-- Your goal --
Would you please return the lines of the entries below starting at the line that has "R101: 6.8k (OSC, VDD) -> 1.5k (OSC, VDD)" and ending at the line that has "R114: 22k (BASE, GND) -> none", both included, exactly as they are?

(Beginning of Material shown)

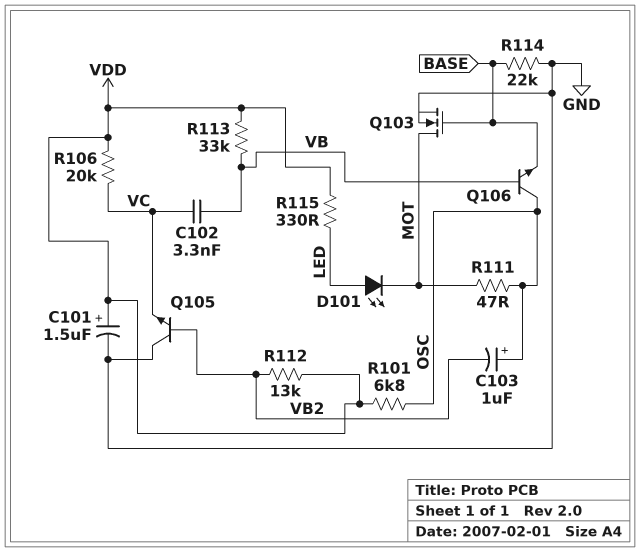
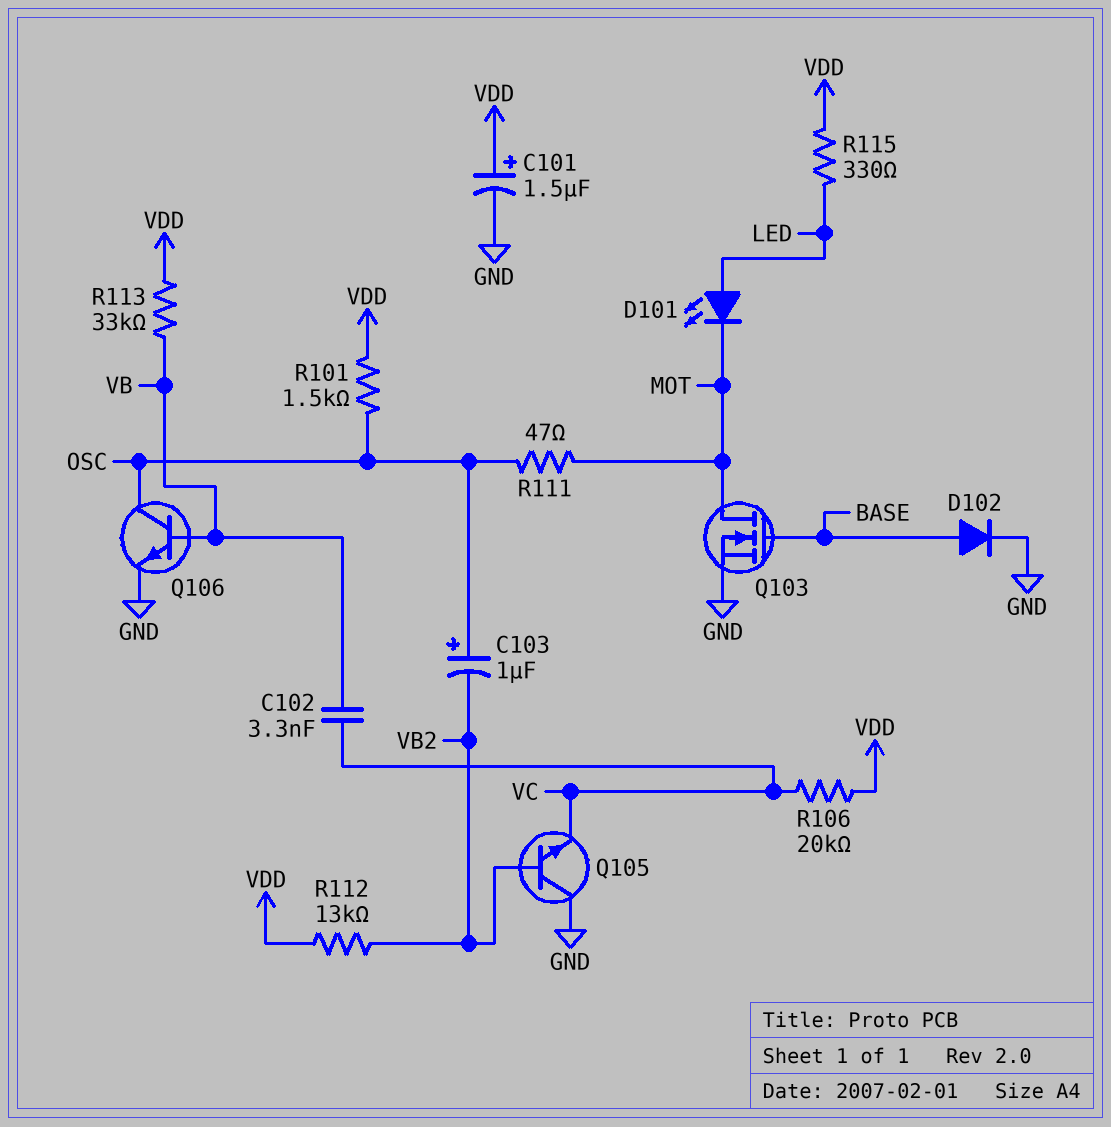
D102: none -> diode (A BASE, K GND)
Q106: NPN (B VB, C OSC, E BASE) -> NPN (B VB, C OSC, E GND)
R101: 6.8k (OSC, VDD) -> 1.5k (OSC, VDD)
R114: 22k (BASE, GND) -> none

(End of Material shown)
(Beginning of Material shown)

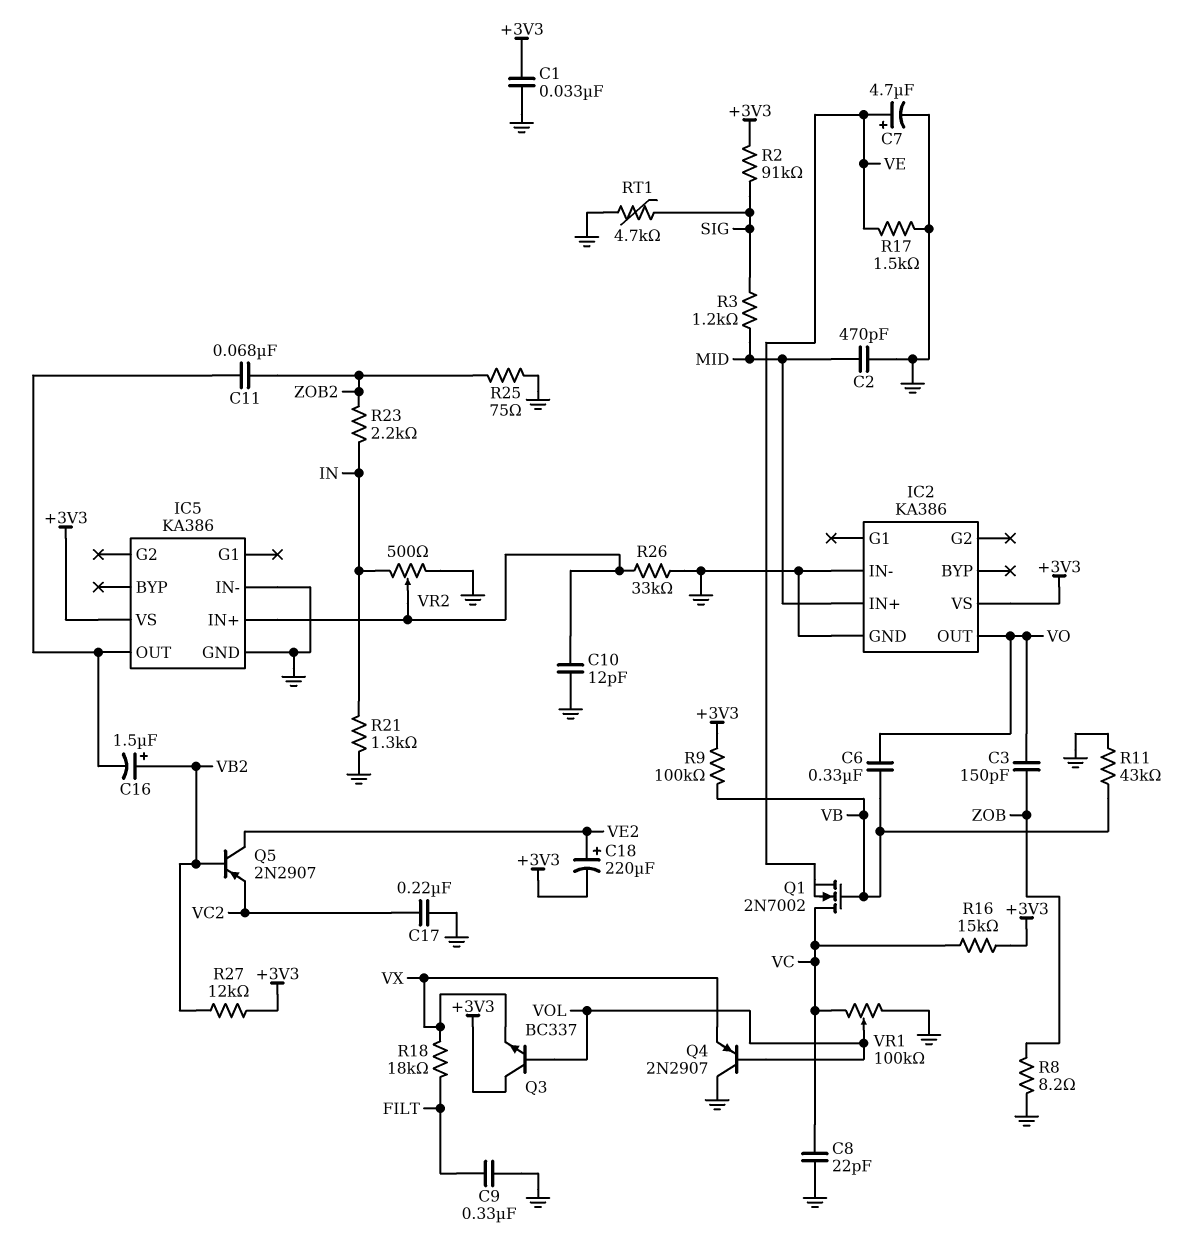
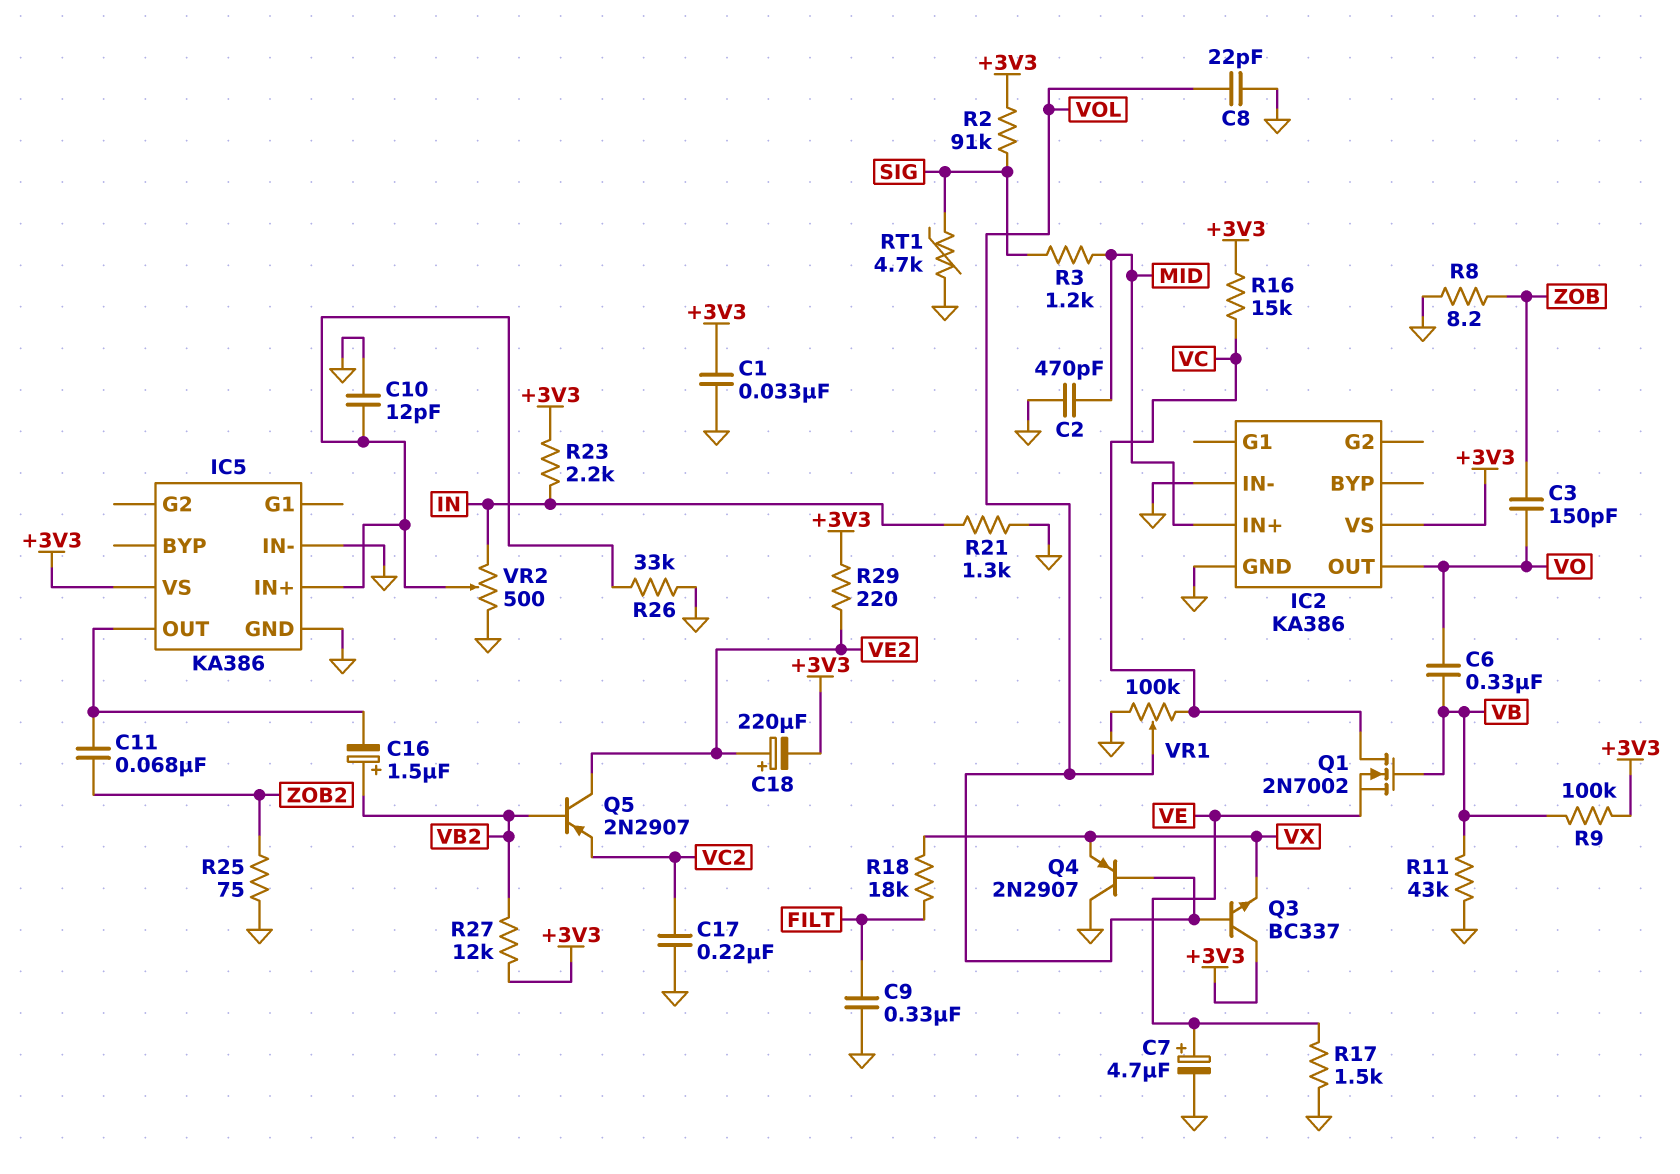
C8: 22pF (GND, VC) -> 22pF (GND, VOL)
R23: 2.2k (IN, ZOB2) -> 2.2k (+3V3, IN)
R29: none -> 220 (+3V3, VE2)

(End of Material shown)
(Beginning of Material shown)

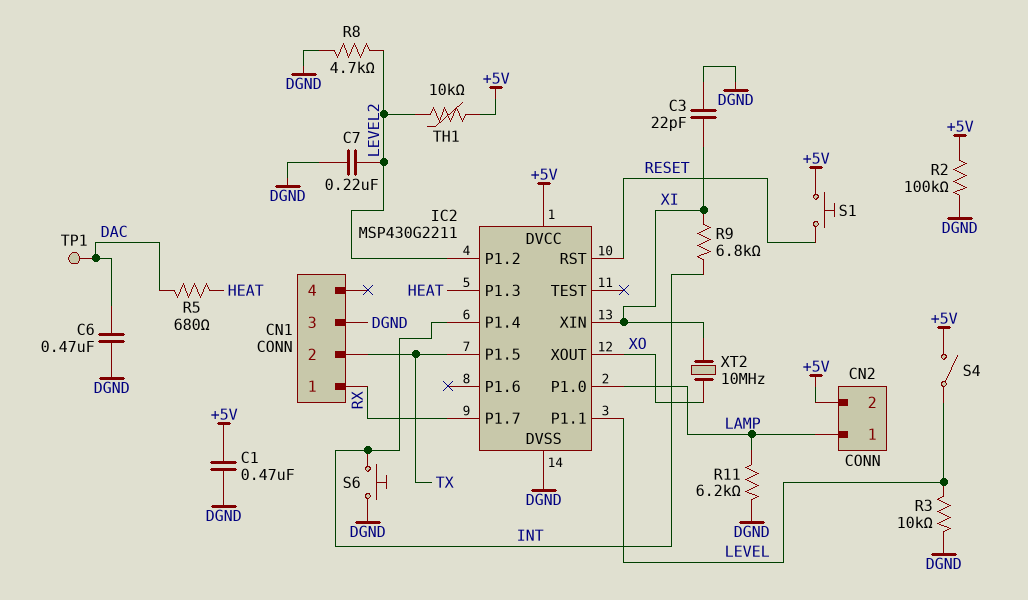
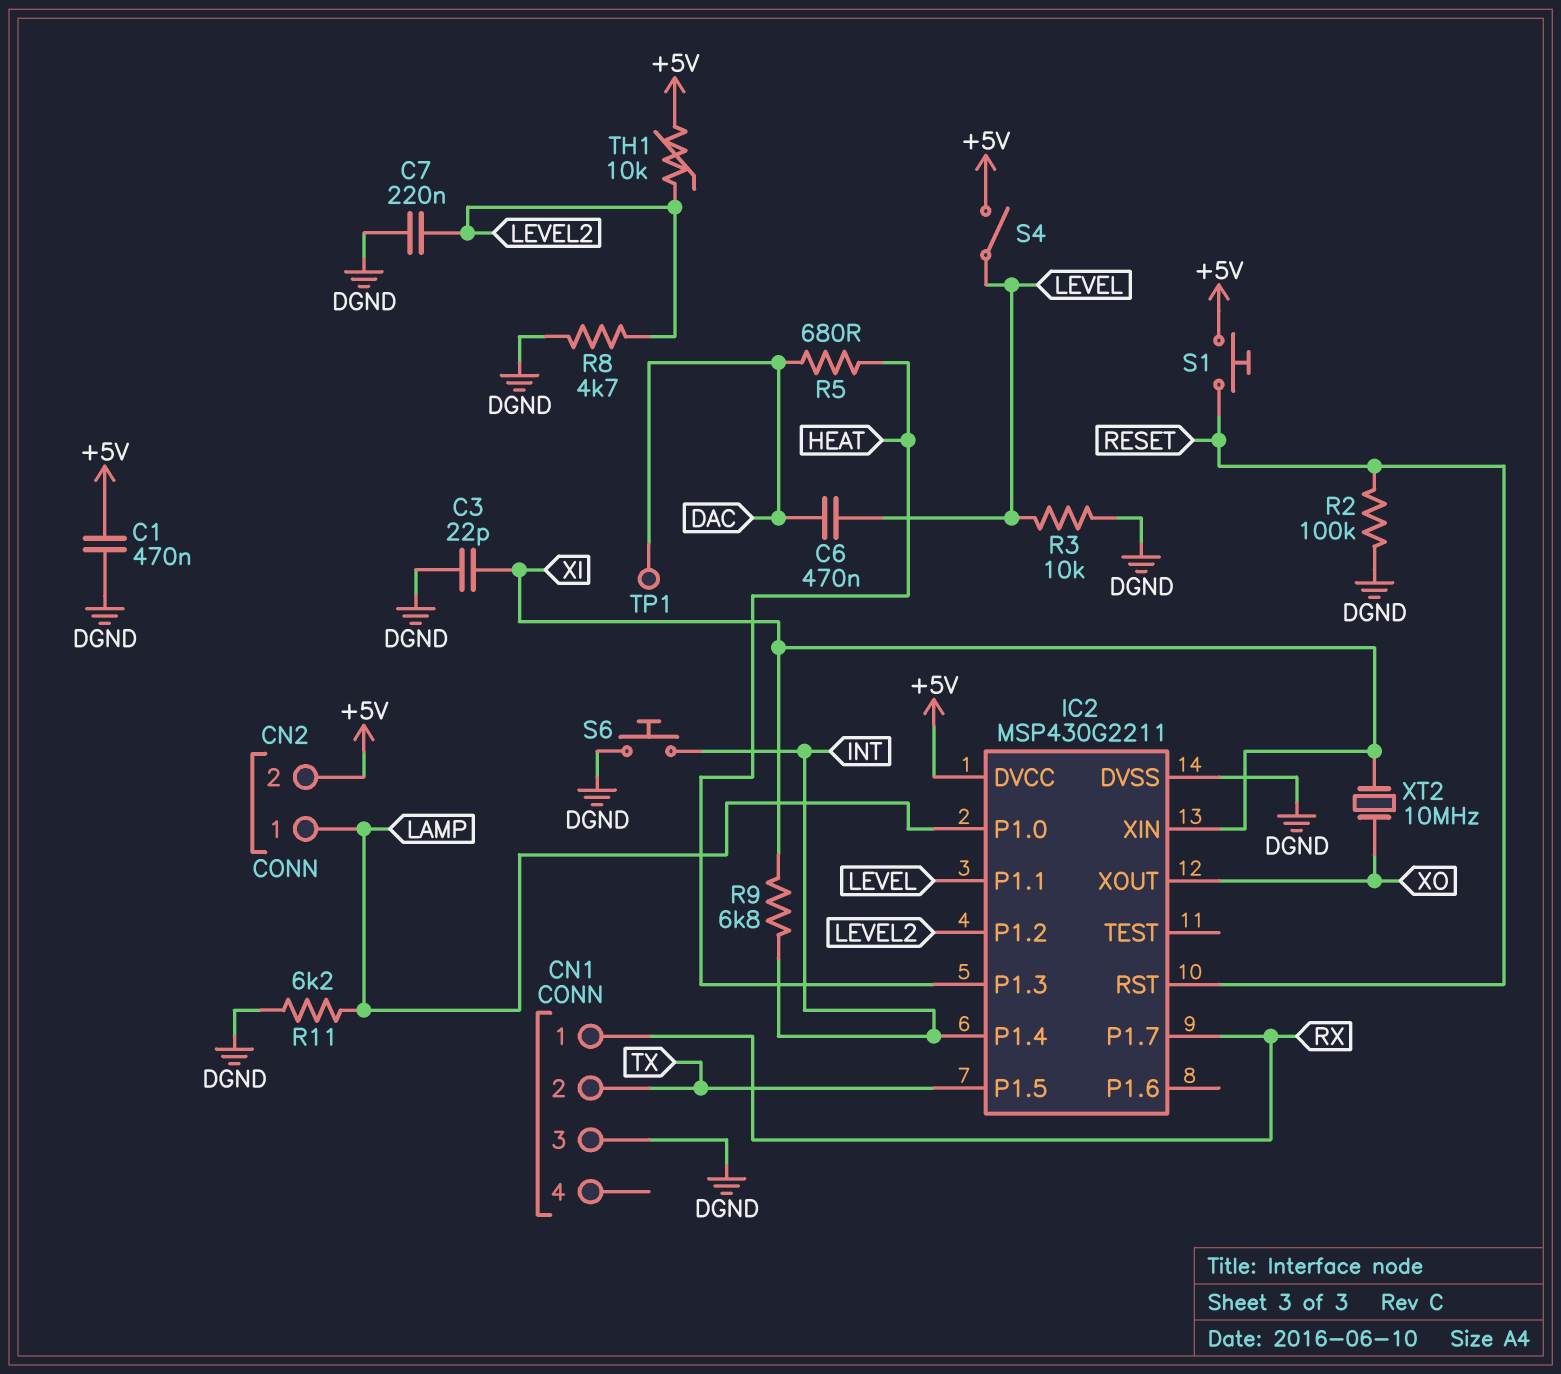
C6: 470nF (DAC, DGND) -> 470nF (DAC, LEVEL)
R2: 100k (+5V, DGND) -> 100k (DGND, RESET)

(End of Material shown)

-- Output --
R101: 6.8k (OSC, VDD) -> 1.5k (OSC, VDD)
R114: 22k (BASE, GND) -> none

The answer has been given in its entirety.